● **Exercise objective**: Everything from the line that contains "C6: 100nF (GND, N_34) -> none" through the final line of the records should be written out exactly, and nothing outside that span.

● **Input material**:
☆ ☆ ☆

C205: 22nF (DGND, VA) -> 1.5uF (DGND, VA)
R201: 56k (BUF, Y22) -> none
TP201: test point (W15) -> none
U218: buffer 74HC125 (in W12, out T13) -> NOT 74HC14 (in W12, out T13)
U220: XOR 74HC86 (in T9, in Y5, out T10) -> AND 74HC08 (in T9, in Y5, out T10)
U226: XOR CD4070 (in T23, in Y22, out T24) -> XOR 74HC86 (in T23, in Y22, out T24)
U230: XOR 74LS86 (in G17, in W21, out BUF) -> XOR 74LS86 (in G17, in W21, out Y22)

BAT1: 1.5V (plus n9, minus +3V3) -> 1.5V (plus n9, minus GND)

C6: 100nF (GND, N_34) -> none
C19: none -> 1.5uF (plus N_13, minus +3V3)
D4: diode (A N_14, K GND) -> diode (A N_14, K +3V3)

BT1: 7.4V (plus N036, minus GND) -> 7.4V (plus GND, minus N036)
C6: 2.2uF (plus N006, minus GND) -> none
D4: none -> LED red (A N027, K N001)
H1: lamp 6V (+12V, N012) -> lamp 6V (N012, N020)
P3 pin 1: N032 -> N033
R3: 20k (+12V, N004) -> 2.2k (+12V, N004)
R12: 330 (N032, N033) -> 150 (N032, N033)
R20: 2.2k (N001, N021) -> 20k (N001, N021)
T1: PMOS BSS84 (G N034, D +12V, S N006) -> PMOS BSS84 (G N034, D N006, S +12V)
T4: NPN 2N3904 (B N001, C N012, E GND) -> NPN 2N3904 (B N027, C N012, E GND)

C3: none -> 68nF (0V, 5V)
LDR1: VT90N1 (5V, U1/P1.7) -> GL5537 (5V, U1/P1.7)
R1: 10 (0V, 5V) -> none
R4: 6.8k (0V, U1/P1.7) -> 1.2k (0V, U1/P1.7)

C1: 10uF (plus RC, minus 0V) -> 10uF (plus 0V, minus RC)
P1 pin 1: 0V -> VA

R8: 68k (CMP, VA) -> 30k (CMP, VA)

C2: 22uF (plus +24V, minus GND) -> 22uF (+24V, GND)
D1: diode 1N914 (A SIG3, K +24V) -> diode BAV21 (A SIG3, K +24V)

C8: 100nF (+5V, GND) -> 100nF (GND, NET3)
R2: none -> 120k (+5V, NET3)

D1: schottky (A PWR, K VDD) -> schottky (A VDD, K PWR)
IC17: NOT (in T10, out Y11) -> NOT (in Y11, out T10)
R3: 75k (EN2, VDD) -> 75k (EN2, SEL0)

☆ ☆ ☆

● **Reply to the exercise**:
C6: 100nF (GND, N_34) -> none
C19: none -> 1.5uF (plus N_13, minus +3V3)
D4: diode (A N_14, K GND) -> diode (A N_14, K +3V3)

BT1: 7.4V (plus N036, minus GND) -> 7.4V (plus GND, minus N036)
C6: 2.2uF (plus N006, minus GND) -> none
D4: none -> LED red (A N027, K N001)
H1: lamp 6V (+12V, N012) -> lamp 6V (N012, N020)
P3 pin 1: N032 -> N033
R3: 20k (+12V, N004) -> 2.2k (+12V, N004)
R12: 330 (N032, N033) -> 150 (N032, N033)
R20: 2.2k (N001, N021) -> 20k (N001, N021)
T1: PMOS BSS84 (G N034, D +12V, S N006) -> PMOS BSS84 (G N034, D N006, S +12V)
T4: NPN 2N3904 (B N001, C N012, E GND) -> NPN 2N3904 (B N027, C N012, E GND)

C3: none -> 68nF (0V, 5V)
LDR1: VT90N1 (5V, U1/P1.7) -> GL5537 (5V, U1/P1.7)
R1: 10 (0V, 5V) -> none
R4: 6.8k (0V, U1/P1.7) -> 1.2k (0V, U1/P1.7)

C1: 10uF (plus RC, minus 0V) -> 10uF (plus 0V, minus RC)
P1 pin 1: 0V -> VA

R8: 68k (CMP, VA) -> 30k (CMP, VA)

C2: 22uF (plus +24V, minus GND) -> 22uF (+24V, GND)
D1: diode 1N914 (A SIG3, K +24V) -> diode BAV21 (A SIG3, K +24V)

C8: 100nF (+5V, GND) -> 100nF (GND, NET3)
R2: none -> 120k (+5V, NET3)

D1: schottky (A PWR, K VDD) -> schottky (A VDD, K PWR)
IC17: NOT (in T10, out Y11) -> NOT (in Y11, out T10)
R3: 75k (EN2, VDD) -> 75k (EN2, SEL0)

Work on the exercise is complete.